[Assignment] Reading the records below, count the lines in which the string "button" appears; write the number only.

[Revision tracking records]
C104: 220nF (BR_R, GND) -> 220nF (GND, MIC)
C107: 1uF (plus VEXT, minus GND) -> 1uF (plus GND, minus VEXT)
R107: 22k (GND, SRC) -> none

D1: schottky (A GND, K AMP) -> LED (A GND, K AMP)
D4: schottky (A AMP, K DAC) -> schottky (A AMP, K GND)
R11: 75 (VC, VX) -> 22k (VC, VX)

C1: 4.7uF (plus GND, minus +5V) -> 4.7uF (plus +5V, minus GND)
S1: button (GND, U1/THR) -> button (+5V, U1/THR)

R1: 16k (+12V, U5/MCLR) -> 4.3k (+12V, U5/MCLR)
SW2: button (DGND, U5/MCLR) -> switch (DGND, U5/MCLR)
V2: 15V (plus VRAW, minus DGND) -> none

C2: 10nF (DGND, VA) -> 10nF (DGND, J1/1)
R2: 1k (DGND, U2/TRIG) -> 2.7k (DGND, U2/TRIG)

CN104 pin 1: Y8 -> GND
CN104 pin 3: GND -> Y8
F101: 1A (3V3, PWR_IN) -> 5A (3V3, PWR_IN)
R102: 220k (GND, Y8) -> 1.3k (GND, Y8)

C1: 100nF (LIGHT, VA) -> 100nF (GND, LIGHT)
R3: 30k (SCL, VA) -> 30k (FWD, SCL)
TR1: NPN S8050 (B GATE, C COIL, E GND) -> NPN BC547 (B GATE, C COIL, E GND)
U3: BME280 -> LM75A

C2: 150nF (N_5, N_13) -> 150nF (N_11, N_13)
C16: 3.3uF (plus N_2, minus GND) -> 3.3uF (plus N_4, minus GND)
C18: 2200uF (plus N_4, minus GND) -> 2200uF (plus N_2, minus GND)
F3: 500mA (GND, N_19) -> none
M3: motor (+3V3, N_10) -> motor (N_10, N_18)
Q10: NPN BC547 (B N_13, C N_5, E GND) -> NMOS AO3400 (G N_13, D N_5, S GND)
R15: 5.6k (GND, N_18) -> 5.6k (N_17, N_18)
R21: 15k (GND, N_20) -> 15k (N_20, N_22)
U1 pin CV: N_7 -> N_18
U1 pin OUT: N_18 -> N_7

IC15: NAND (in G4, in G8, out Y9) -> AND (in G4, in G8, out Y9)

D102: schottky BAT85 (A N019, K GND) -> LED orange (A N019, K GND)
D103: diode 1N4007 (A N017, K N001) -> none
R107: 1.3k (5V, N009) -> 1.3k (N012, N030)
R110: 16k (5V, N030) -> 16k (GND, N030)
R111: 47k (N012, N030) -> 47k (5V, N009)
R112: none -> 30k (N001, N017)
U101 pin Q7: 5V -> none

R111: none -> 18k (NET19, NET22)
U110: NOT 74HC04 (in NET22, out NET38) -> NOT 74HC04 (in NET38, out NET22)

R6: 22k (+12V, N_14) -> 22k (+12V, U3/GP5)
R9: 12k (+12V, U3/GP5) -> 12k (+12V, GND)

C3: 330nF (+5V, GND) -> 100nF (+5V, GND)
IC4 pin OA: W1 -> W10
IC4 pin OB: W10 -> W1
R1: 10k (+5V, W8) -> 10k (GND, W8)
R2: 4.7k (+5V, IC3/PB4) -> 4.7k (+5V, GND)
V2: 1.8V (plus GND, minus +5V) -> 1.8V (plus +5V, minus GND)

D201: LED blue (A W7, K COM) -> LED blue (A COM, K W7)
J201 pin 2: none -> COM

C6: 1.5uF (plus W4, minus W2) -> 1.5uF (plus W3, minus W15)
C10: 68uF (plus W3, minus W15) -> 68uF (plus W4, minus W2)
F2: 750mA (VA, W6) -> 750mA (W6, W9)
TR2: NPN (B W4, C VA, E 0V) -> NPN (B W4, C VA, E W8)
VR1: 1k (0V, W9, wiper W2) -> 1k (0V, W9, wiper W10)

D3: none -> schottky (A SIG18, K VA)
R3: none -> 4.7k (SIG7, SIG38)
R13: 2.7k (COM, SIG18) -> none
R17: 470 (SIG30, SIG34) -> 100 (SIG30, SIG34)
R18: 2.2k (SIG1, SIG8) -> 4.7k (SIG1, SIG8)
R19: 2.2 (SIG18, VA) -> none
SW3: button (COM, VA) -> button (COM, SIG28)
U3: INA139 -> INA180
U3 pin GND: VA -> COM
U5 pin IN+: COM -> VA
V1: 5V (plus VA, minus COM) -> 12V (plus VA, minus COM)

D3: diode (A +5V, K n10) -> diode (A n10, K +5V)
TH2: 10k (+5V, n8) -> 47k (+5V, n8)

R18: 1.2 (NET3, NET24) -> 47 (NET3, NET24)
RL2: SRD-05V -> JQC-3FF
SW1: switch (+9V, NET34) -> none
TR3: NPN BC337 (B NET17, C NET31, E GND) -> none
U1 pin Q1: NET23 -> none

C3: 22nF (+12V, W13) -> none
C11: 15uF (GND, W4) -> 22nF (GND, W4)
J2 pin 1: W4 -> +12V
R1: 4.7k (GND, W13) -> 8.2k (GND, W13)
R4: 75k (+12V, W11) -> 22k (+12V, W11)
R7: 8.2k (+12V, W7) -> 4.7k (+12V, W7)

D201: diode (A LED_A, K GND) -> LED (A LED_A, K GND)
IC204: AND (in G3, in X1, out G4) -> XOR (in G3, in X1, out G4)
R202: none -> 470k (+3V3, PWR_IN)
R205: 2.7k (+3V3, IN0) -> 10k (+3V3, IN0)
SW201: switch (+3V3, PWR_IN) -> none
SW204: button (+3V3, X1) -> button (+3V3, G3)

[Response to the task] 4